Take each line from the entries that holds "white" and copy it out.

=== Begin Enclosure ===

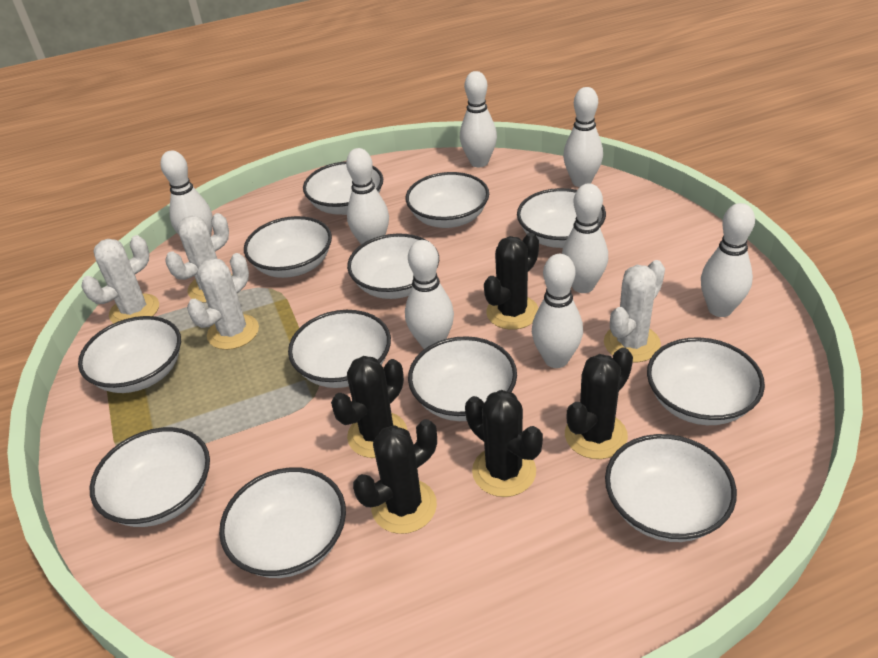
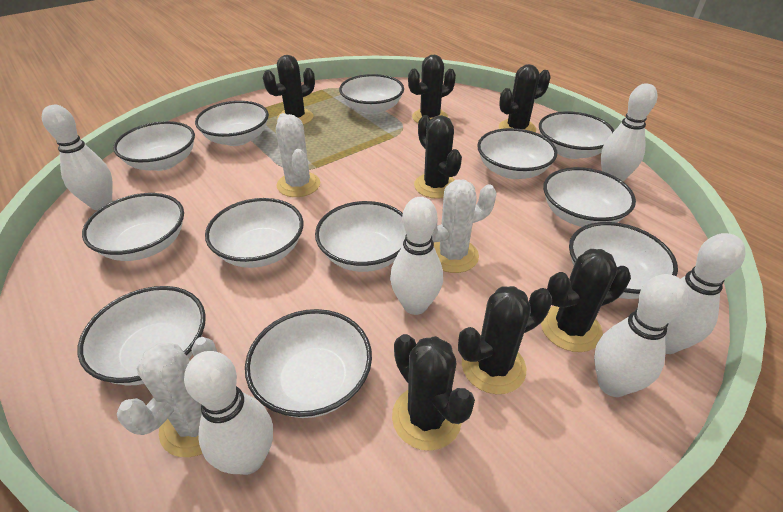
black cactus: 5 -> 7
white bowling pin: 8 -> 6
white cactus: 4 -> 3

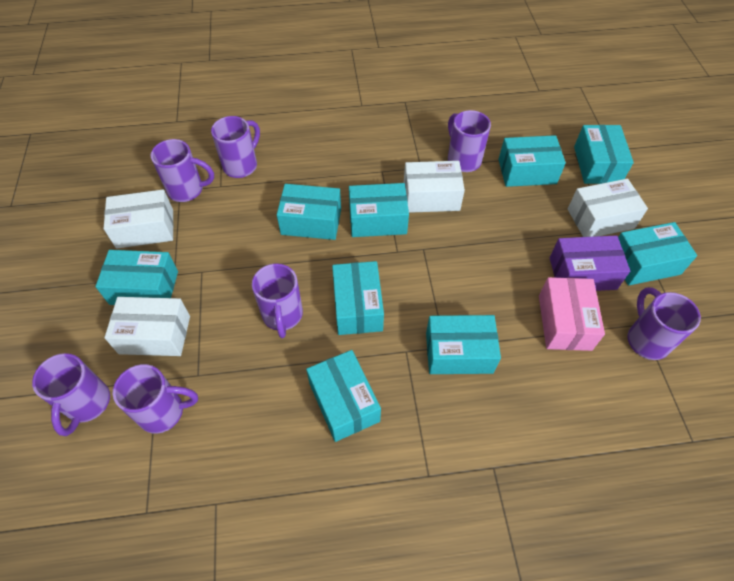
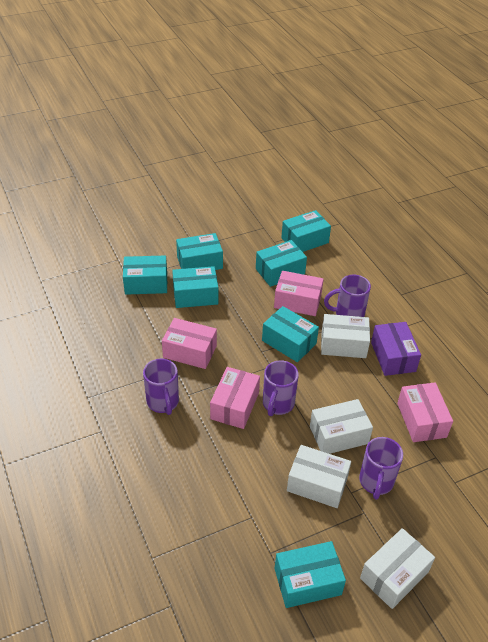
pink box: 1 -> 4
purple mug: 7 -> 4
turquoise box: 9 -> 7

=== End Enclosure ===

EXERCISE SOLUTION
white bowling pin: 8 -> 6
white cactus: 4 -> 3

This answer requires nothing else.